• Task directions:
Nothing belongs in the answer except the lines of the material that include "camera".

• Study material:

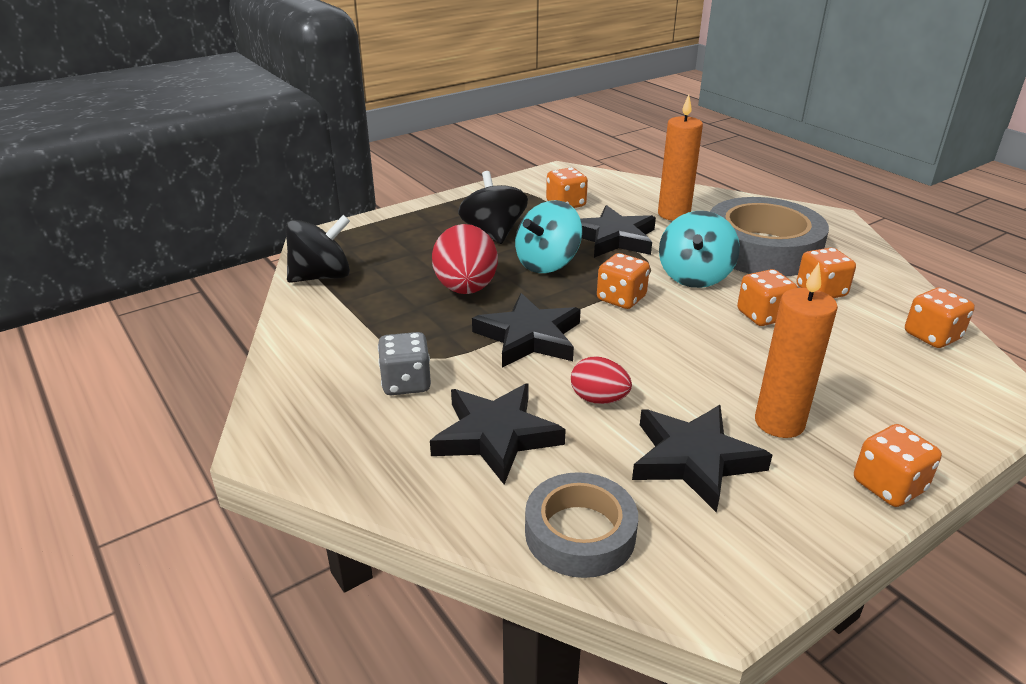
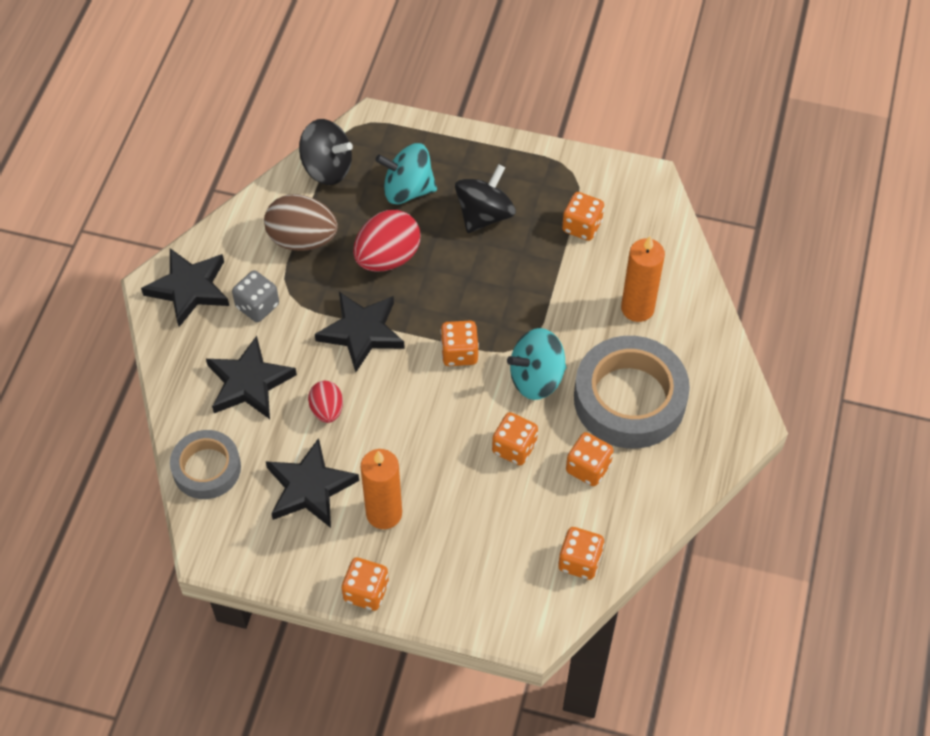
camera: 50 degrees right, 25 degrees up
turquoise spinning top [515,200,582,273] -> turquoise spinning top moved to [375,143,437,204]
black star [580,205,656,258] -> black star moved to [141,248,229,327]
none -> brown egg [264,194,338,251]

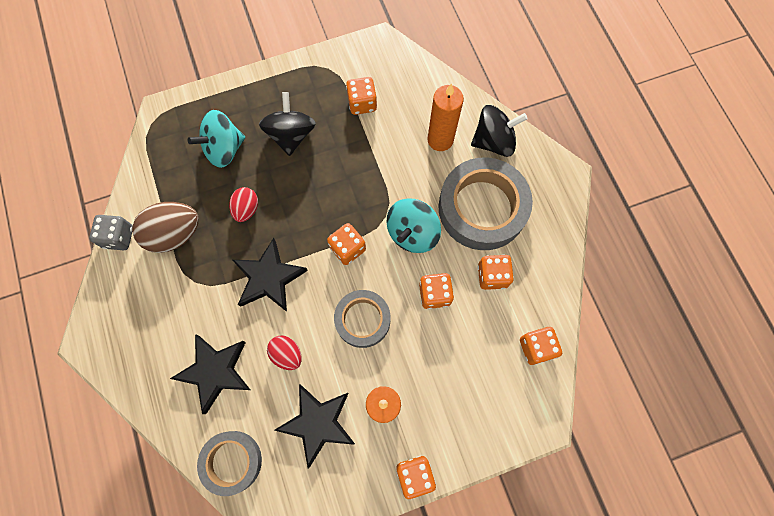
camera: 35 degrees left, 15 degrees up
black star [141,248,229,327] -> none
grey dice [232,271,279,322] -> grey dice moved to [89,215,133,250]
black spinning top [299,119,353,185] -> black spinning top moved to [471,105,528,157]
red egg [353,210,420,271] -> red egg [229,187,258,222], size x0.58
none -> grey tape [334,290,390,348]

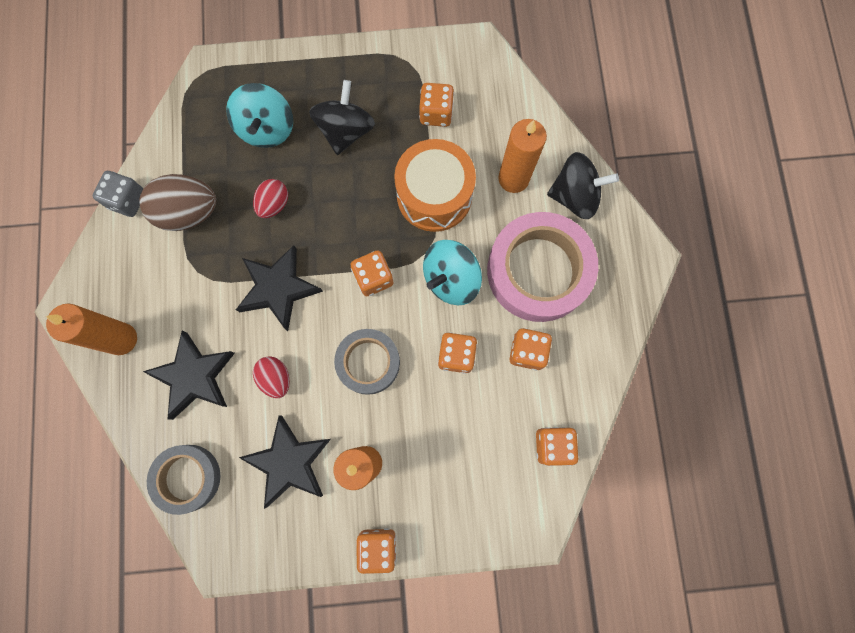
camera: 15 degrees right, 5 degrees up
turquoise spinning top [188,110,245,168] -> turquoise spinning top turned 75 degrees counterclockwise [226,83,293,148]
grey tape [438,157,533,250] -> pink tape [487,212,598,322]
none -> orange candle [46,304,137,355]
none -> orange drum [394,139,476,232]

---

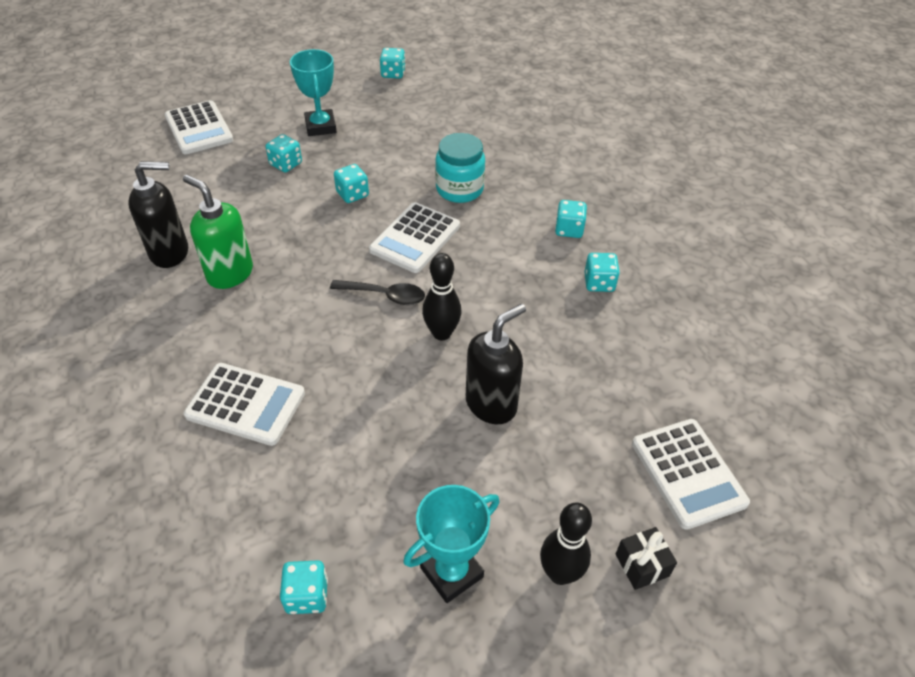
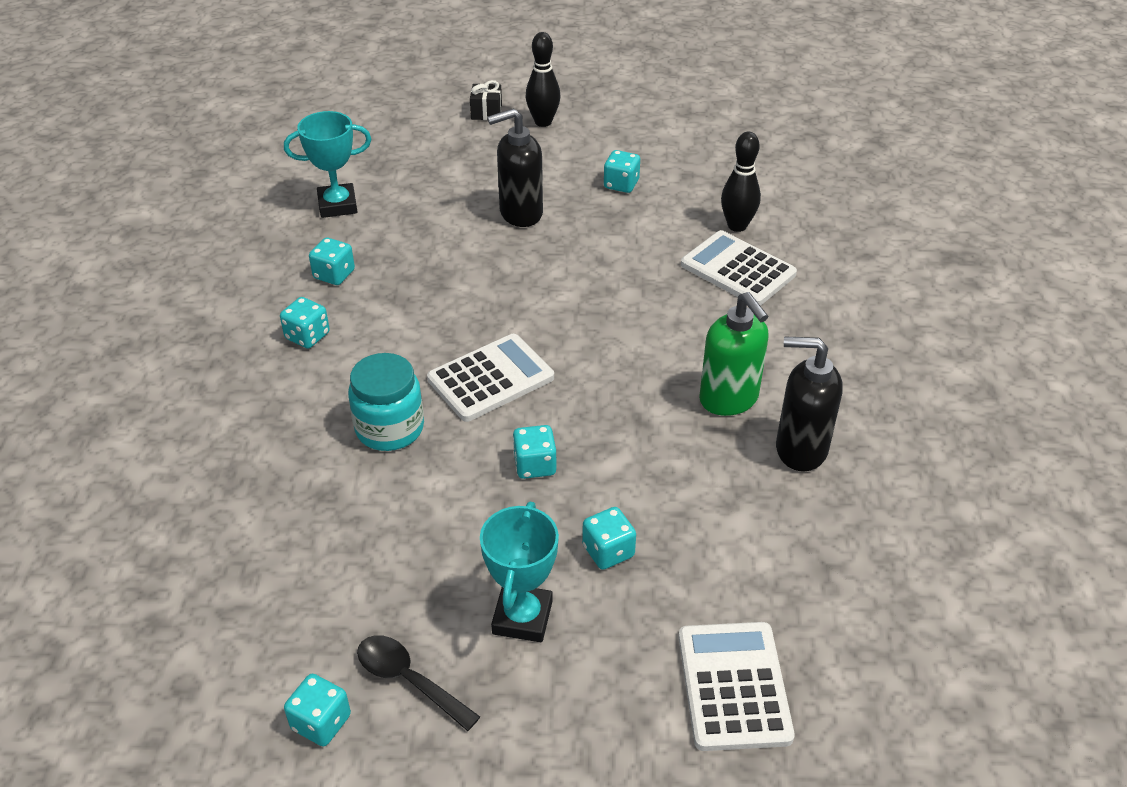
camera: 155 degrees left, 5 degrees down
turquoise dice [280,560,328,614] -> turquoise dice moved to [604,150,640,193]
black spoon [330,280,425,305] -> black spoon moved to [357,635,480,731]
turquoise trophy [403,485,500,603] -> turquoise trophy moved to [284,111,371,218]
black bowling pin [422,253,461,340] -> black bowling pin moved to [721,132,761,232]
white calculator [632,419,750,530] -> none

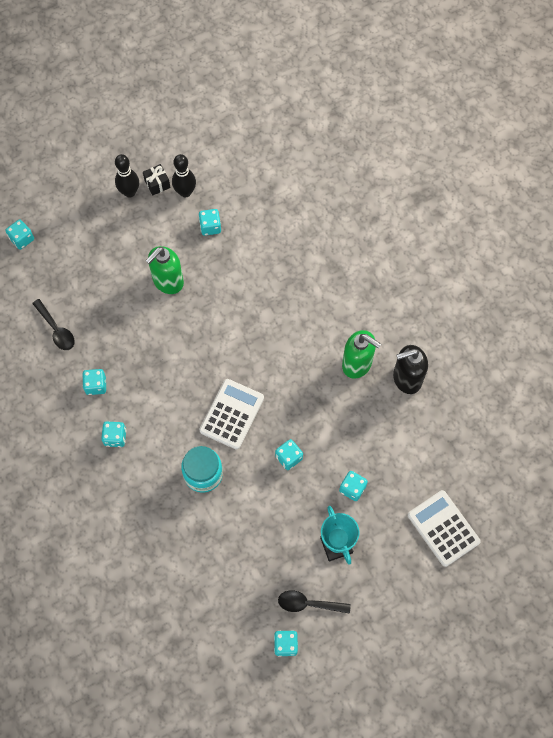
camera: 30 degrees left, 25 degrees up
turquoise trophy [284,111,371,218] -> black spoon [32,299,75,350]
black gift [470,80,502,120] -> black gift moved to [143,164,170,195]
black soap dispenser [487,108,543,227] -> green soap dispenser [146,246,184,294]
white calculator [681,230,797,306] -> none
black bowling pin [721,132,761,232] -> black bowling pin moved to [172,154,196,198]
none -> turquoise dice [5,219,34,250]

--

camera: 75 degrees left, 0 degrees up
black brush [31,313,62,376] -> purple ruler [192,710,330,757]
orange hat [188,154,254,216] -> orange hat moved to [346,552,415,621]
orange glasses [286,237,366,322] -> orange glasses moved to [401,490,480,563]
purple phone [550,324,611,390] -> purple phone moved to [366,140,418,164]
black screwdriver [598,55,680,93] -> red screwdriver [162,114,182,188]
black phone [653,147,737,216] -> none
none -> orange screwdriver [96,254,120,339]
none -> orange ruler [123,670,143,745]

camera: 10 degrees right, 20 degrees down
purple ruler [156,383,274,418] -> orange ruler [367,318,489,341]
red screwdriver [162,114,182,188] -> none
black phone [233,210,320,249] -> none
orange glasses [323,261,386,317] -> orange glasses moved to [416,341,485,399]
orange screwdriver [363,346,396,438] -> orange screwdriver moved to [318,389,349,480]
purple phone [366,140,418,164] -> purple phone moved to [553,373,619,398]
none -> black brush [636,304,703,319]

• Final answer:
camera: 50 degrees right, 25 degrees up
camera: 35 degrees left, 15 degrees up
camera: 15 degrees right, 5 degrees up
camera: 155 degrees left, 5 degrees down
camera: 30 degrees left, 25 degrees up
camera: 75 degrees left, 0 degrees up
camera: 10 degrees right, 20 degrees down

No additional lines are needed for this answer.